Exercise:
Repeat exactly the line that includes "C7: none -> 2.2nF (DGND, U1/GND)" and all lines after it, ending with the last line of the listing below.

Data extract:

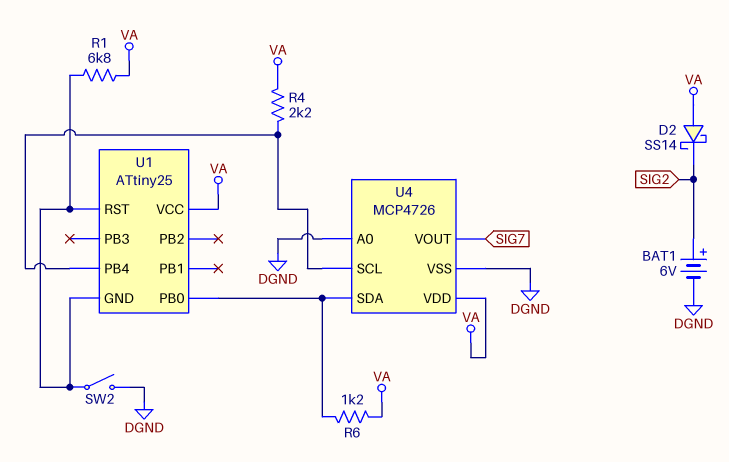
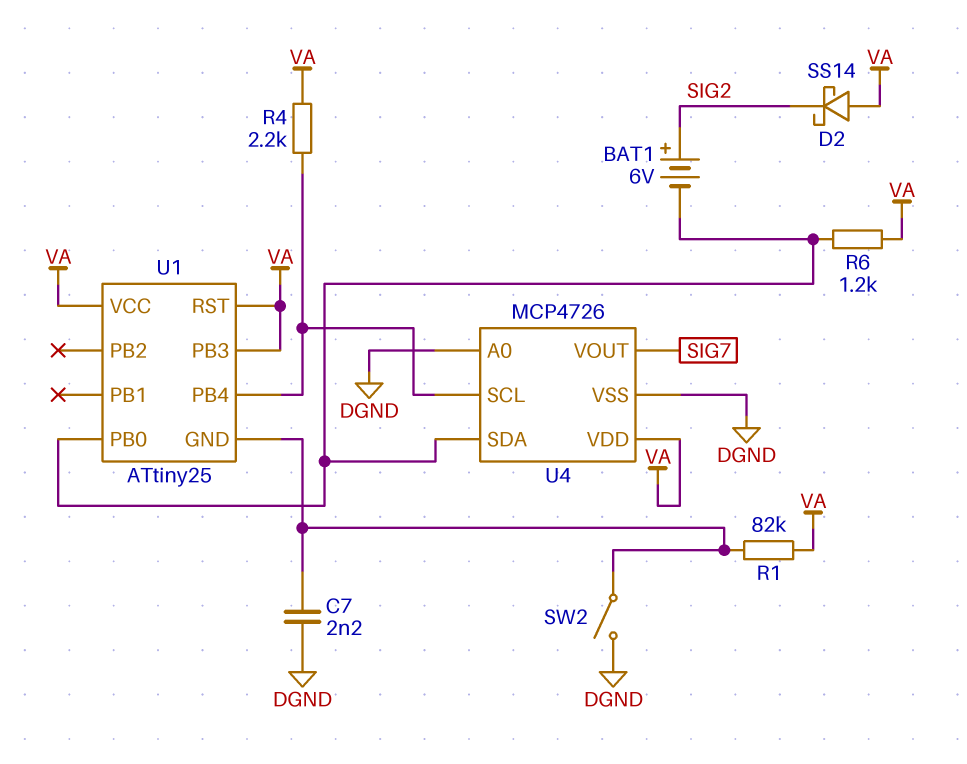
BAT1: 6V (plus SIG2, minus DGND) -> 6V (plus SIG2, minus U1/PB0)
C7: none -> 2.2nF (DGND, U1/GND)
R1: 6.8k (U1/GND, VA) -> 82k (U1/GND, VA)
U1 pin PB3: none -> VA
U1 pin RST: U1/GND -> VA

Solution for this task:
C7: none -> 2.2nF (DGND, U1/GND)
R1: 6.8k (U1/GND, VA) -> 82k (U1/GND, VA)
U1 pin PB3: none -> VA
U1 pin RST: U1/GND -> VA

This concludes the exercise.